→ Extracted material:
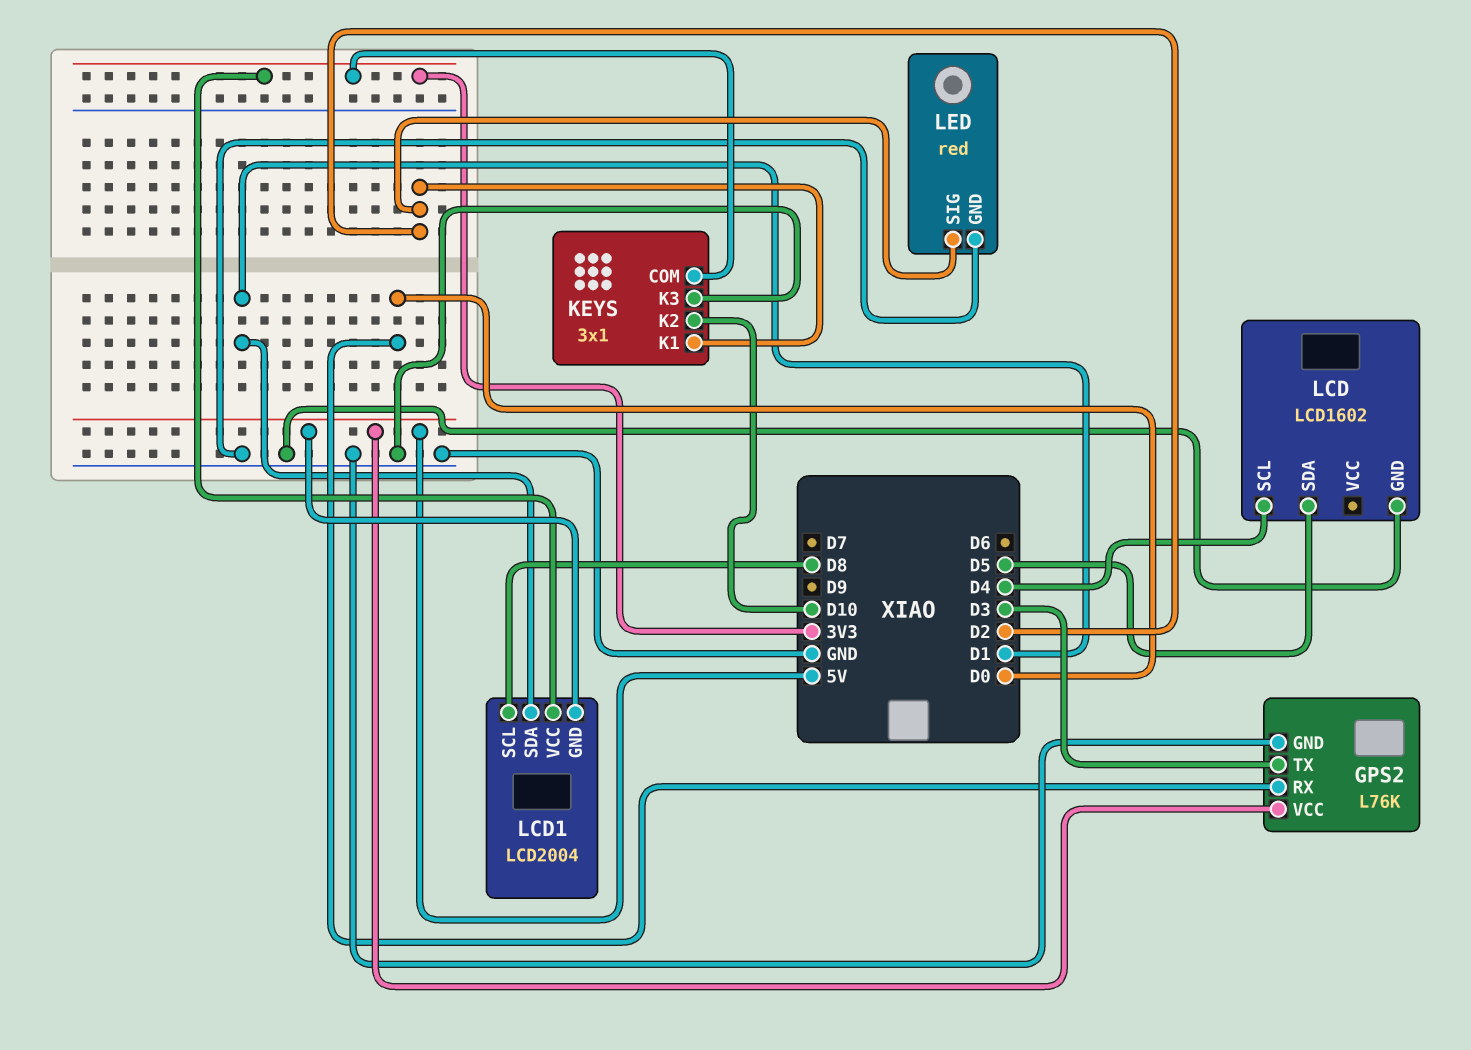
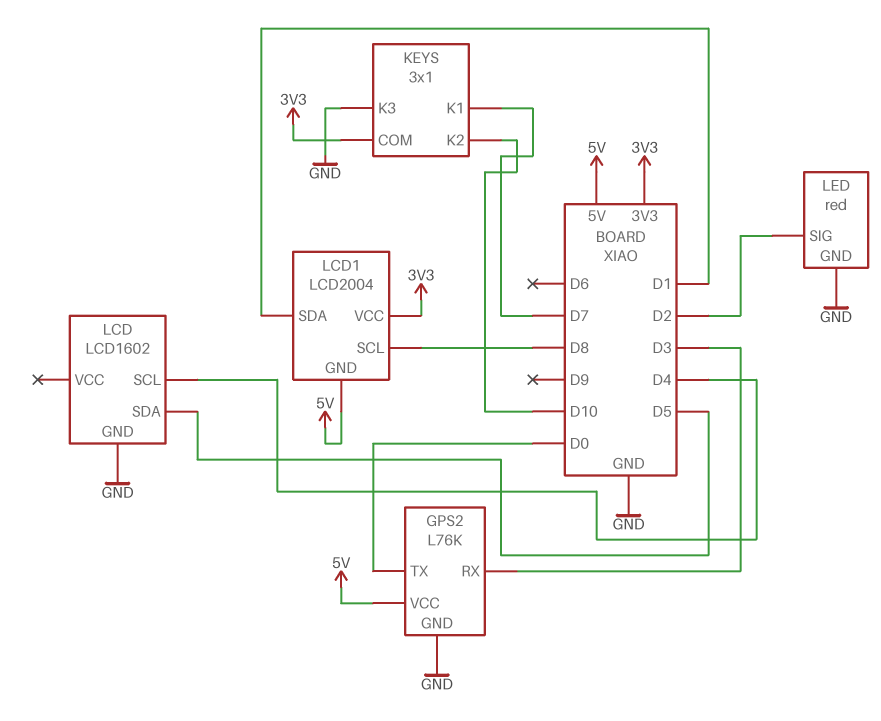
GPS2 pin RX: D0 -> D3
GPS2 pin TX: D3 -> D0
KEYS pin K1: D2 -> D7

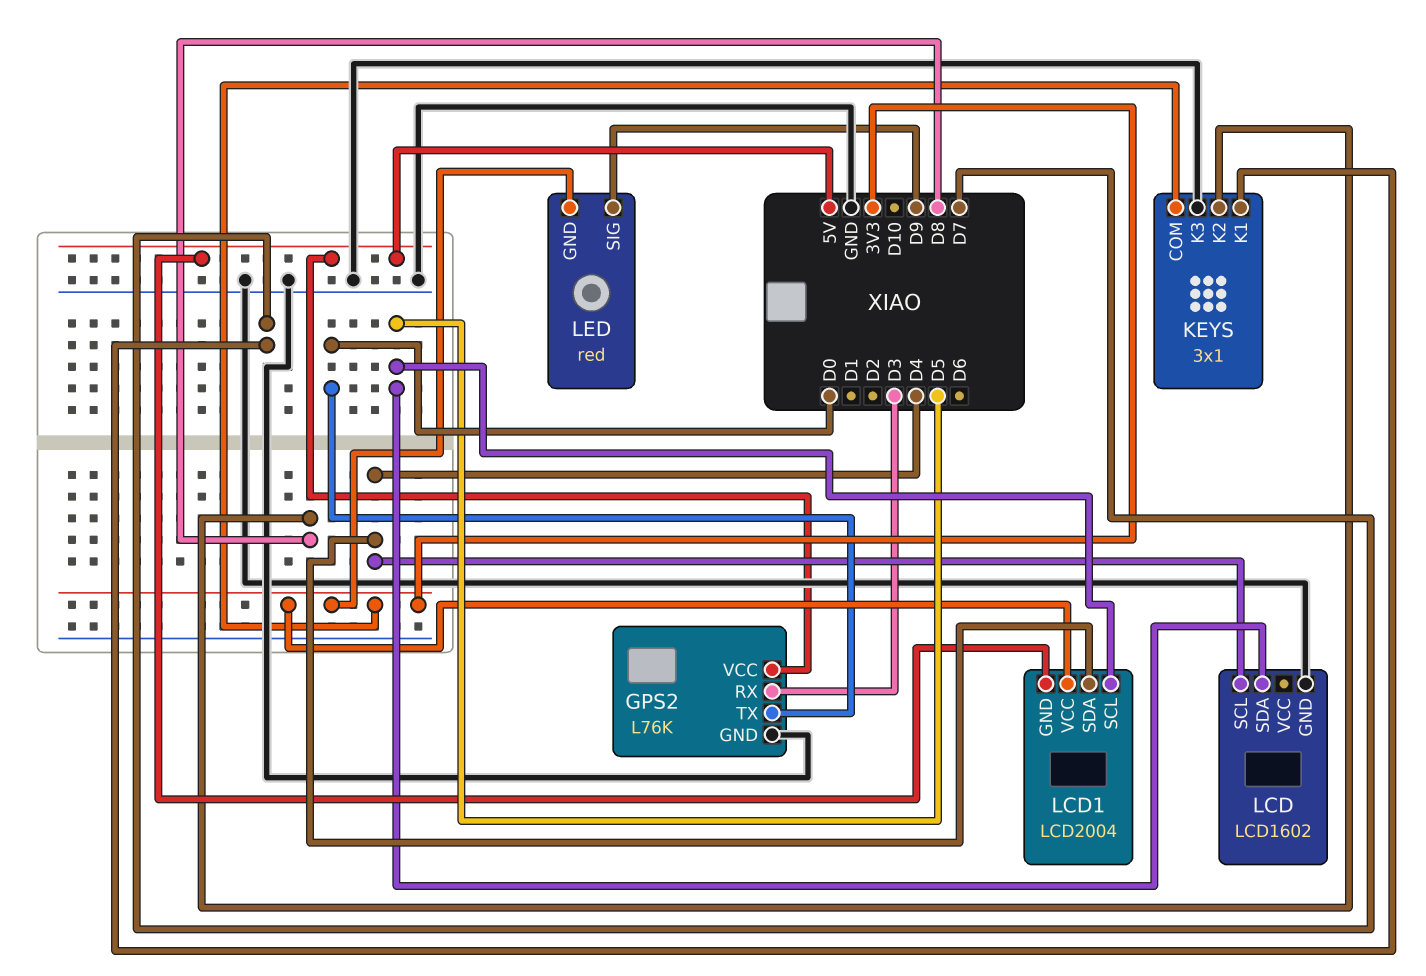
KEYS pin K2: D10 -> D8
LCD1 pin SCL: D8 -> D5
LCD1 pin SDA: D1 -> D4
LED pin GND: GND -> 3V3
LED pin SIG: D2 -> D9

→ Your goal: Exact copy, pictures removed: set down the whole listing above.

→ Written answer:
GPS2 pin RX: D0 -> D3
GPS2 pin TX: D3 -> D0
KEYS pin K1: D2 -> D7

KEYS pin K2: D10 -> D8
LCD1 pin SCL: D8 -> D5
LCD1 pin SDA: D1 -> D4
LED pin GND: GND -> 3V3
LED pin SIG: D2 -> D9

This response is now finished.